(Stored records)

···

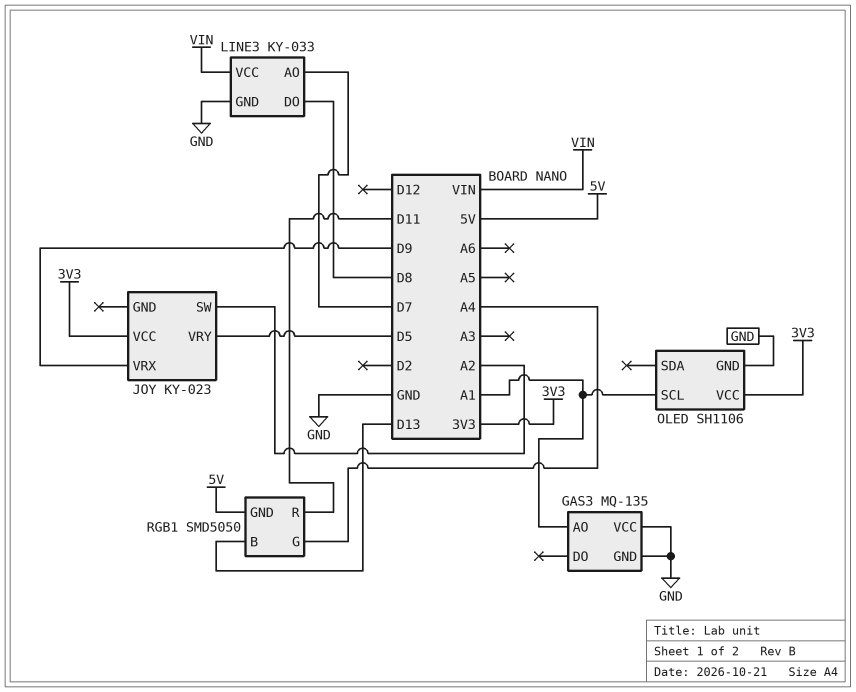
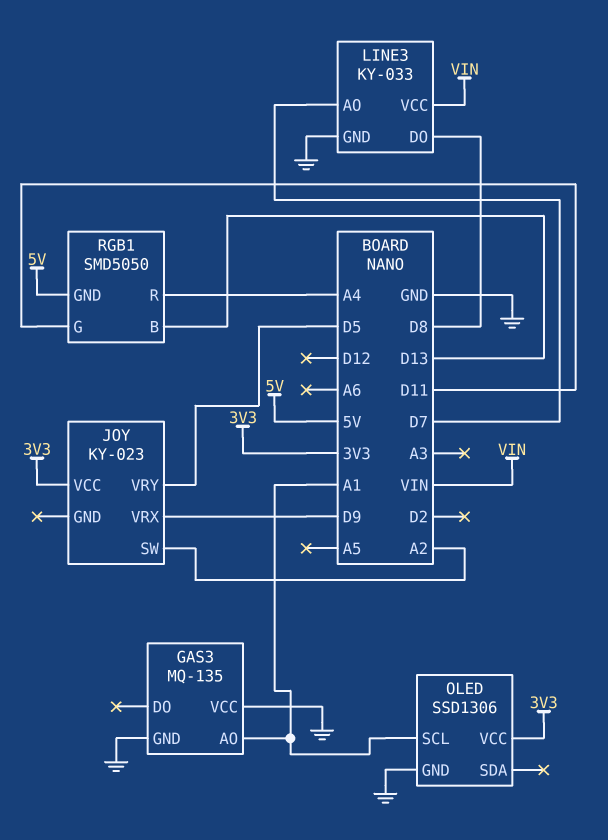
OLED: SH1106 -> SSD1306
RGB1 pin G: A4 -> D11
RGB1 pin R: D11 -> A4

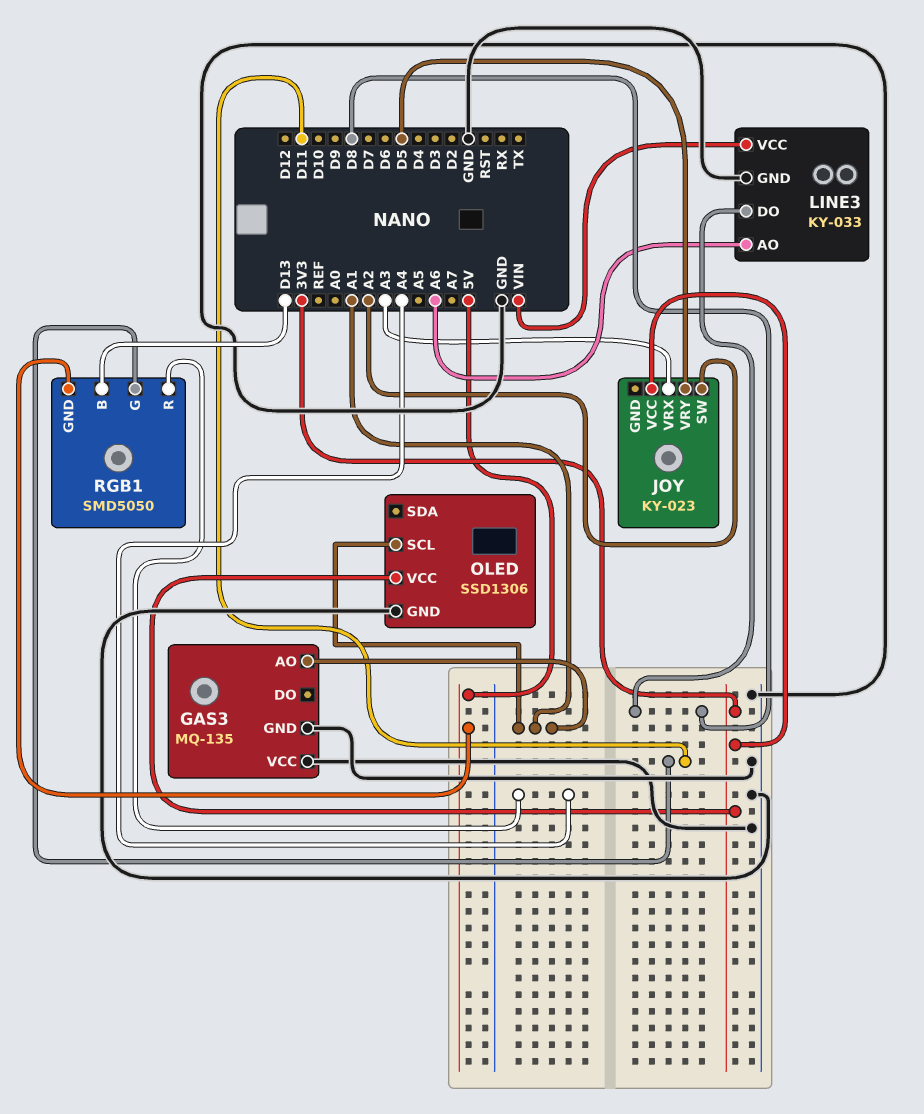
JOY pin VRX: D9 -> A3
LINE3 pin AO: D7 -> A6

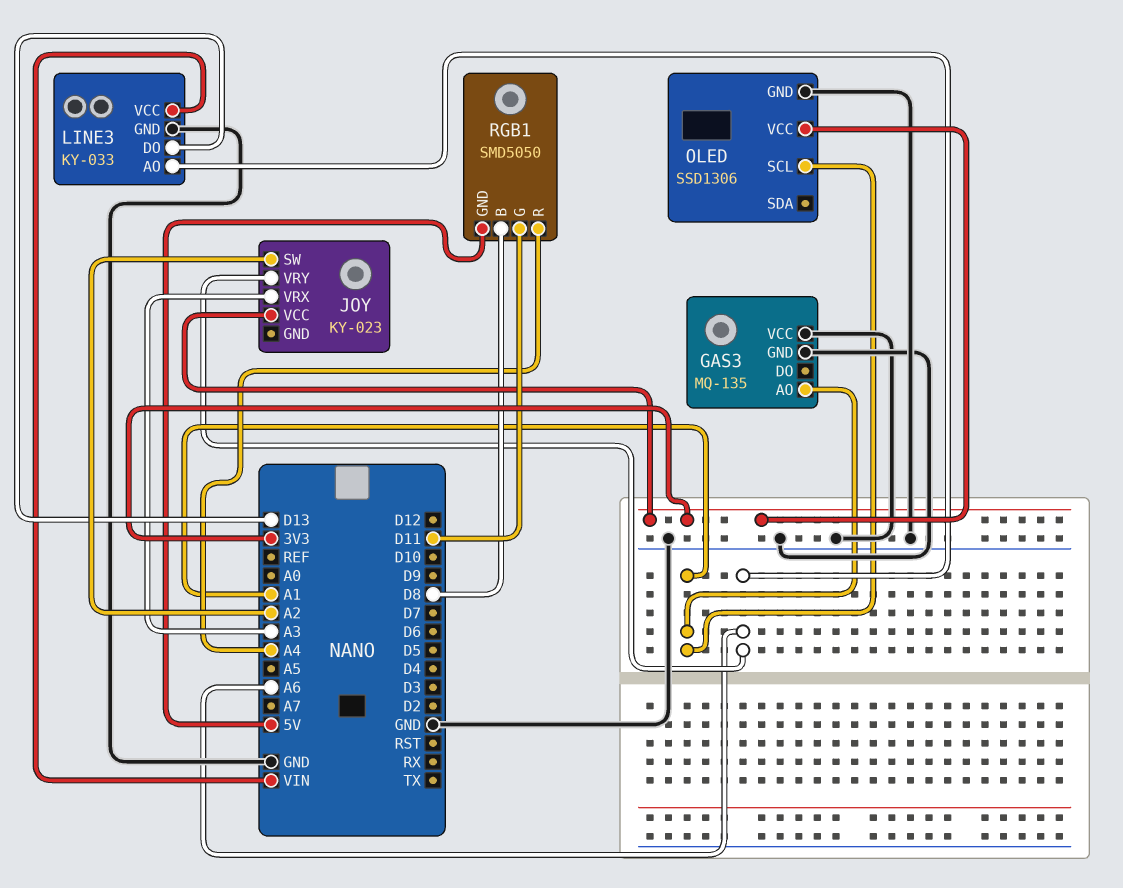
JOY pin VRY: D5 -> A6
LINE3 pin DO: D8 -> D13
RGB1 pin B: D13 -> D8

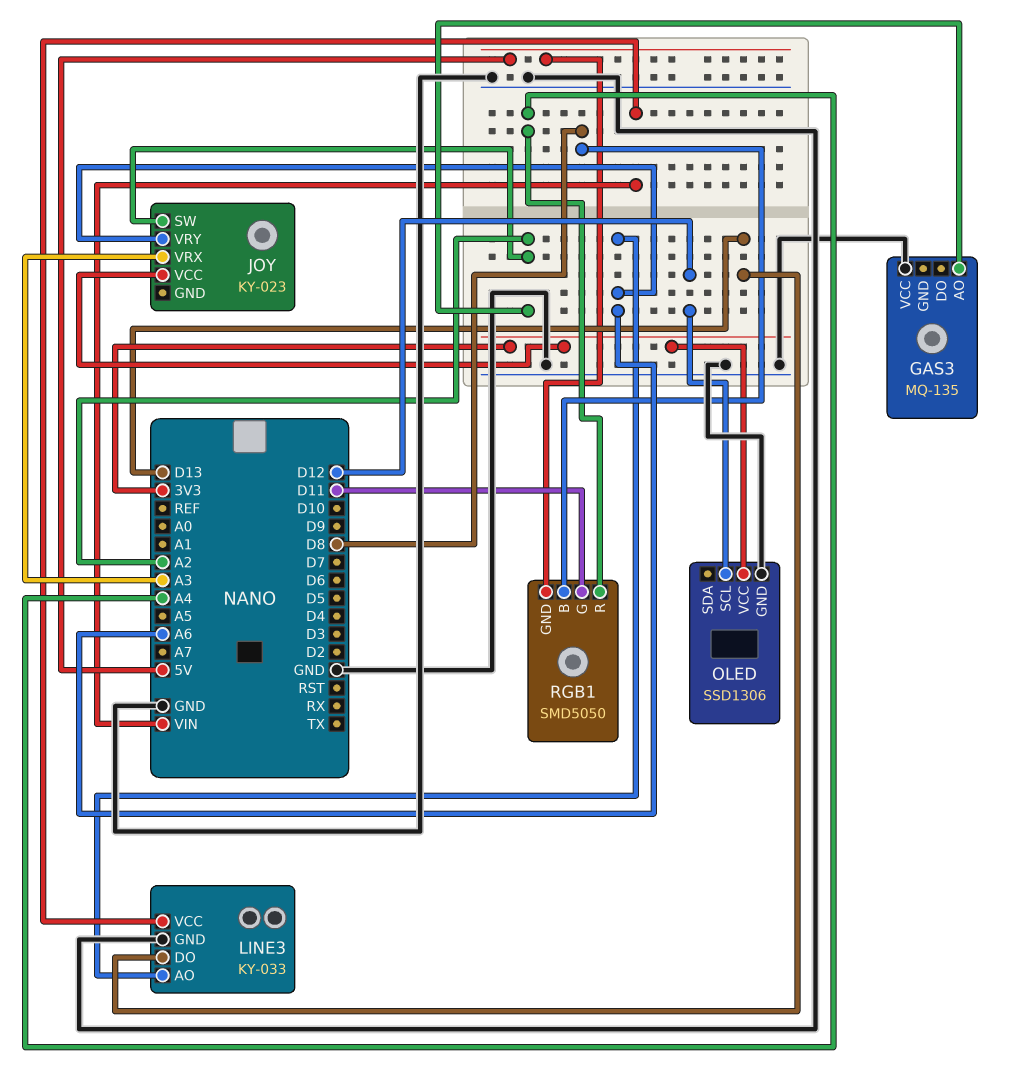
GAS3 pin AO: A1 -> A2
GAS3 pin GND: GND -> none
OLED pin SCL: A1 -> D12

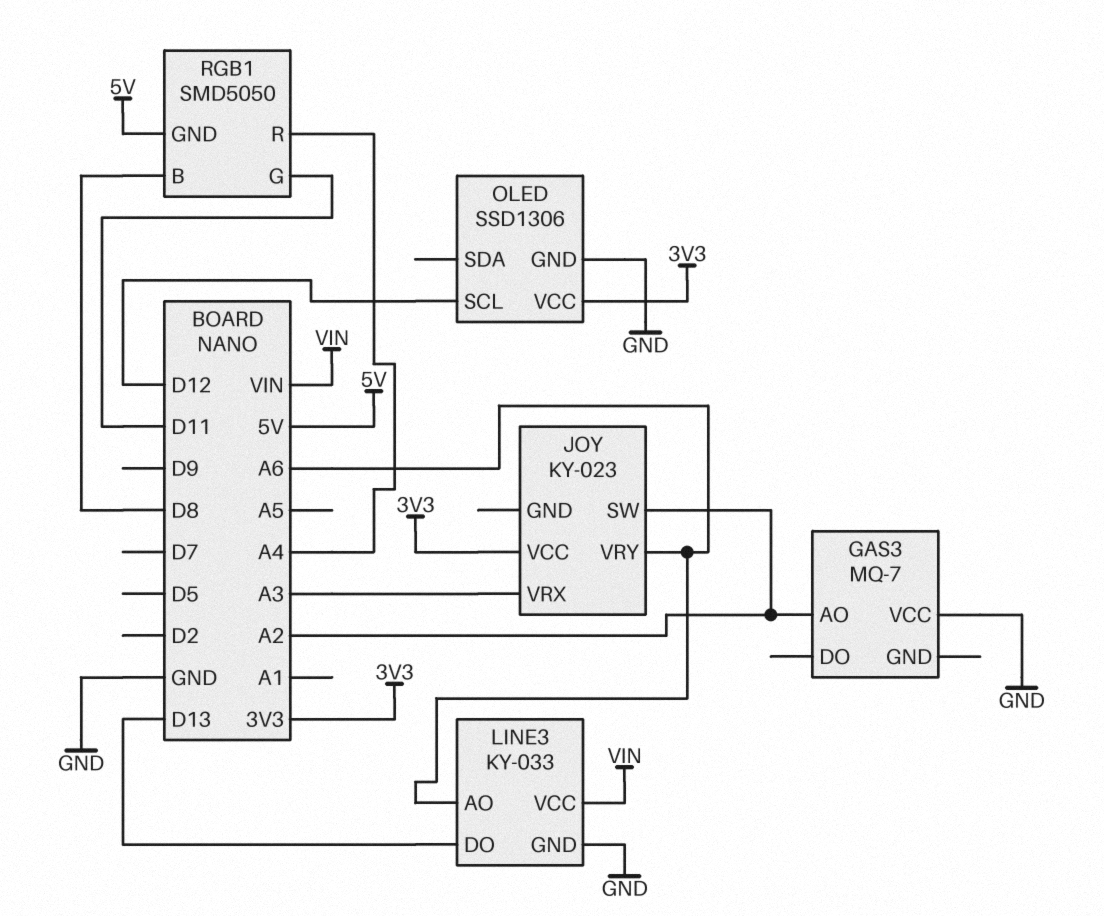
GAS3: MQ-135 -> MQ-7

···

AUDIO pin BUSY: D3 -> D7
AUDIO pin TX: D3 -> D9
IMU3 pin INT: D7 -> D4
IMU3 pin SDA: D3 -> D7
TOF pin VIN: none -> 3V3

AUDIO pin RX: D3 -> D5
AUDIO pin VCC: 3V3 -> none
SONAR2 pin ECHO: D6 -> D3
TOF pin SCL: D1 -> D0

···

EXERCISE: Throughout the data above, copy all lines where the word "none" is found.

SOLUTION FOR THIS EXERCISE:
GAS3 pin GND: GND -> none
TOF pin VIN: none -> 3V3
AUDIO pin VCC: 3V3 -> none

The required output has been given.